## STATED PROBLEM
Take the records below from their first line to the line with "Given the image: H&E-stained", and restate those lines word for word.

## INPUT

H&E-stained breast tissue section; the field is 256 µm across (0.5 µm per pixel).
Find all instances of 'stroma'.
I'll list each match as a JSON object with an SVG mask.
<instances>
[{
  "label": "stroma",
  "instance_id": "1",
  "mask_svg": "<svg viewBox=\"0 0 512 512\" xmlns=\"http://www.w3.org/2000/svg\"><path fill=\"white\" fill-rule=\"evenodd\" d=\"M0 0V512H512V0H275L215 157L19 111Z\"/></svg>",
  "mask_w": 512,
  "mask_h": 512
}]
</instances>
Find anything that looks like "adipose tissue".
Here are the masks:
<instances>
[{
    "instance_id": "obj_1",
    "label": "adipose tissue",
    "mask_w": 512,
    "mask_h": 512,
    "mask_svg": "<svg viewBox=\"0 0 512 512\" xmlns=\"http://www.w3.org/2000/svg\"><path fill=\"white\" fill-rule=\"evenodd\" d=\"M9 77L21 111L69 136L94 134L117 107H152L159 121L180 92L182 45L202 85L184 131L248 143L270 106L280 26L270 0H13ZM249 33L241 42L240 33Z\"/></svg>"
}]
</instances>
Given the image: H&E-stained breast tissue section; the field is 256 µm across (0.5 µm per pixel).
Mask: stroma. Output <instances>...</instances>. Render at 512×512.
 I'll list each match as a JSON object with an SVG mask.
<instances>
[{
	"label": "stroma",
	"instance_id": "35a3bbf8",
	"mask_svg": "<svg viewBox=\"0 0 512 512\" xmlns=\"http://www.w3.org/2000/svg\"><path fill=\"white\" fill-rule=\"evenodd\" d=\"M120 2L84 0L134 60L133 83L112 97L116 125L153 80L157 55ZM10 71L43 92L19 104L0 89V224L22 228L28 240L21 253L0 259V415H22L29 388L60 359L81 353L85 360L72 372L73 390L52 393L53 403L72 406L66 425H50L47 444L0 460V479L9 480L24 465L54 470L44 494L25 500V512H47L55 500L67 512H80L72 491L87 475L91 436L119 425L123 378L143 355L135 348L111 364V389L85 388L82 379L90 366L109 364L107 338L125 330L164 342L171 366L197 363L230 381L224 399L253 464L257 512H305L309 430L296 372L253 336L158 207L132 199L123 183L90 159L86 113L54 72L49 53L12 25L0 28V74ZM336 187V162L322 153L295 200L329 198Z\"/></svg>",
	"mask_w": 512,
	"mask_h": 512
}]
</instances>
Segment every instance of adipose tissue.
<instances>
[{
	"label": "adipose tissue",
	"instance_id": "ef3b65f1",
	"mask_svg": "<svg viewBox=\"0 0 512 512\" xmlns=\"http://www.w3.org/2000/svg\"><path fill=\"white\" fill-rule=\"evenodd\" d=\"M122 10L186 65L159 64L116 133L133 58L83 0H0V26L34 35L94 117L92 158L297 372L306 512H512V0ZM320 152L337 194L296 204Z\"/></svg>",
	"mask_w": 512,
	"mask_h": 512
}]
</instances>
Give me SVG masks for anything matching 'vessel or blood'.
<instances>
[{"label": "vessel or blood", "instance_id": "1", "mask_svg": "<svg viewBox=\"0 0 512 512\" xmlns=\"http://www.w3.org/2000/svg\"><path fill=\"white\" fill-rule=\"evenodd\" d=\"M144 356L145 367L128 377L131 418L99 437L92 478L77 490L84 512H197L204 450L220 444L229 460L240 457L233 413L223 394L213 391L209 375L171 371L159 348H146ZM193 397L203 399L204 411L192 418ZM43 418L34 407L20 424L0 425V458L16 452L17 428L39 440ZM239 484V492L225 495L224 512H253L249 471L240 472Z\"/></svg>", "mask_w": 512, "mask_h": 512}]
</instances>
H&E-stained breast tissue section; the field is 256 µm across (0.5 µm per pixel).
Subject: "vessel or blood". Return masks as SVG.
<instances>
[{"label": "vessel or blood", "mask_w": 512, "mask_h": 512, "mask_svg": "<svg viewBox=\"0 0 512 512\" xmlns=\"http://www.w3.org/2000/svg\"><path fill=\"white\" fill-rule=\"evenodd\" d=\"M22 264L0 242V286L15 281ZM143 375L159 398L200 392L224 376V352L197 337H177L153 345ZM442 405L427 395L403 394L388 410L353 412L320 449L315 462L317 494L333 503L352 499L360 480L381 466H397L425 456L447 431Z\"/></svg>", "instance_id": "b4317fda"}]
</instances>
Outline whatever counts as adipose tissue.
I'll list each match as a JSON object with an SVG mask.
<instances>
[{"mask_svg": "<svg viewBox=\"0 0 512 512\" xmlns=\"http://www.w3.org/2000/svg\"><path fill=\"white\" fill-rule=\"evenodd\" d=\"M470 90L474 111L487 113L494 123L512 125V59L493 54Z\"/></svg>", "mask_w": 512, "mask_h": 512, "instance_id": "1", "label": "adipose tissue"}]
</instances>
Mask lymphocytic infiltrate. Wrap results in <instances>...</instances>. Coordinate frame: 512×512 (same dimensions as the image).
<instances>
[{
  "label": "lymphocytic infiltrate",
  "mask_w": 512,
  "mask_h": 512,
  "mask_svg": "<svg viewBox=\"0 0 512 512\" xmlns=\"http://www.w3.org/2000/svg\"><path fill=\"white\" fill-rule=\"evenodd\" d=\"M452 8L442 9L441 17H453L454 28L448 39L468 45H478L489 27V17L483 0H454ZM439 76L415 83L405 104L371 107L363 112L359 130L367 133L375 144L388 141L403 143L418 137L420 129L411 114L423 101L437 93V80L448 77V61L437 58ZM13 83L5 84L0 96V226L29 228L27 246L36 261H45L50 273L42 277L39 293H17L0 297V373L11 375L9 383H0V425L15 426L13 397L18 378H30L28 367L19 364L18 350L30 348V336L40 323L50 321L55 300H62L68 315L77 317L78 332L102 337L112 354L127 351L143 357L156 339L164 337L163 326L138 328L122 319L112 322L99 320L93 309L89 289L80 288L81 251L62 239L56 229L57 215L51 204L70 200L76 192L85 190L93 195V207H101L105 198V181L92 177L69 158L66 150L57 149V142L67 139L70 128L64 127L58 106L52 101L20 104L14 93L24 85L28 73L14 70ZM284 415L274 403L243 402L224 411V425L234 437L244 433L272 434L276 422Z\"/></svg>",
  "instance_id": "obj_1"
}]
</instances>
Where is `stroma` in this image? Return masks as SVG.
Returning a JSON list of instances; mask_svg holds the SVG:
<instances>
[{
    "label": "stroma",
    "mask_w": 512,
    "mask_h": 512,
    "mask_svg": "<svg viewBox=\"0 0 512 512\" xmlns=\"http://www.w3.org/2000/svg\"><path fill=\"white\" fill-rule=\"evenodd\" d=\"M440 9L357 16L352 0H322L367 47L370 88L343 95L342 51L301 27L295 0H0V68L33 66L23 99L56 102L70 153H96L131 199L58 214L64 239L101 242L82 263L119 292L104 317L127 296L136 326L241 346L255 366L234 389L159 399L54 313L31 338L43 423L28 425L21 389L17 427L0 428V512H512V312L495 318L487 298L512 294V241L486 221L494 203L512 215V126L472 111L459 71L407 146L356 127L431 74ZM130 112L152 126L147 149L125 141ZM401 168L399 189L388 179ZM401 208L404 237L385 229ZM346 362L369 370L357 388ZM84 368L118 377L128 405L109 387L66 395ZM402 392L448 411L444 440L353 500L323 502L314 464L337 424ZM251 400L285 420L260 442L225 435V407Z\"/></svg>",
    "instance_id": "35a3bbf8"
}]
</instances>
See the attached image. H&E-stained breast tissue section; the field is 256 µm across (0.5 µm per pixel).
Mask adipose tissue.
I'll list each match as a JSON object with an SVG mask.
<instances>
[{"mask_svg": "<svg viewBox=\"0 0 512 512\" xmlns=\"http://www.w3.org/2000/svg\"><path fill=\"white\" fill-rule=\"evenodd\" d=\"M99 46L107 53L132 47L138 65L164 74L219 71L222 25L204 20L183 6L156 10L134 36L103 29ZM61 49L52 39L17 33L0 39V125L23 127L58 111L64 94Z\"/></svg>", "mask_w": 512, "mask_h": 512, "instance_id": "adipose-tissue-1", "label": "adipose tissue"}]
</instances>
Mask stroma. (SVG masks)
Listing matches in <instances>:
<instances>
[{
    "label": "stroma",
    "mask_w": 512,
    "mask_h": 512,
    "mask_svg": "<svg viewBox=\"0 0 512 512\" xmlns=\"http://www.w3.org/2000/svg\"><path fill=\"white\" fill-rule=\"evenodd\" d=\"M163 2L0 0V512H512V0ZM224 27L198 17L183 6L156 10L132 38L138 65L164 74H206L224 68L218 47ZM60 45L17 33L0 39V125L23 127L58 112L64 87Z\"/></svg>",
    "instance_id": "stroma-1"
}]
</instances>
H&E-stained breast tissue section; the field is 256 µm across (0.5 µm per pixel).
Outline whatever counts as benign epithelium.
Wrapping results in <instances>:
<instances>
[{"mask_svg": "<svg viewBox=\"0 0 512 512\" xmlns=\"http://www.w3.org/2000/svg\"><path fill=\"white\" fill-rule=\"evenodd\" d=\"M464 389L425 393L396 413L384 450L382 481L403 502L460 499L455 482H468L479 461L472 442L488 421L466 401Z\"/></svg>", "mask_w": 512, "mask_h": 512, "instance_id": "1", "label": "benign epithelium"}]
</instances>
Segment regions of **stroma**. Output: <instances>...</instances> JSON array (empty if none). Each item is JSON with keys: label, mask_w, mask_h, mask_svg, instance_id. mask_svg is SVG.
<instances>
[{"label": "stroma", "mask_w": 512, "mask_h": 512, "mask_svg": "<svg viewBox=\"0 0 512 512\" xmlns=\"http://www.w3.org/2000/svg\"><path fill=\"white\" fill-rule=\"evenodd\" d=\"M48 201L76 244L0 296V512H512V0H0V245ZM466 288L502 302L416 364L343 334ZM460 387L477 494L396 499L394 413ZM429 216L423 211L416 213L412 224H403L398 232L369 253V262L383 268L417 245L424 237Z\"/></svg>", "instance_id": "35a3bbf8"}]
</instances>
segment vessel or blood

## TASK RESULT
H&E-stained breast tissue section; the field is 256 µm across (0.5 µm per pixel).
Find all instances of 'stroma'.
I'll list each match as a JSON object with an SVG mask.
<instances>
[{
  "label": "stroma",
  "instance_id": "1",
  "mask_svg": "<svg viewBox=\"0 0 512 512\" xmlns=\"http://www.w3.org/2000/svg\"><path fill=\"white\" fill-rule=\"evenodd\" d=\"M0 0V512H512V0H275L215 157L19 111Z\"/></svg>",
  "mask_w": 512,
  "mask_h": 512
}]
</instances>
Find anything that looks like "adipose tissue".
Here are the masks:
<instances>
[{
    "instance_id": "obj_1",
    "label": "adipose tissue",
    "mask_w": 512,
    "mask_h": 512,
    "mask_svg": "<svg viewBox=\"0 0 512 512\" xmlns=\"http://www.w3.org/2000/svg\"><path fill=\"white\" fill-rule=\"evenodd\" d=\"M9 77L21 111L69 136L94 134L117 107H152L159 121L180 92L182 45L202 85L184 131L248 143L270 106L280 26L270 0H13ZM249 33L241 42L240 33Z\"/></svg>"
}]
</instances>
Given the image: H&E-stained breast tissue section; the field is 256 µm across (0.5 µm per pixel).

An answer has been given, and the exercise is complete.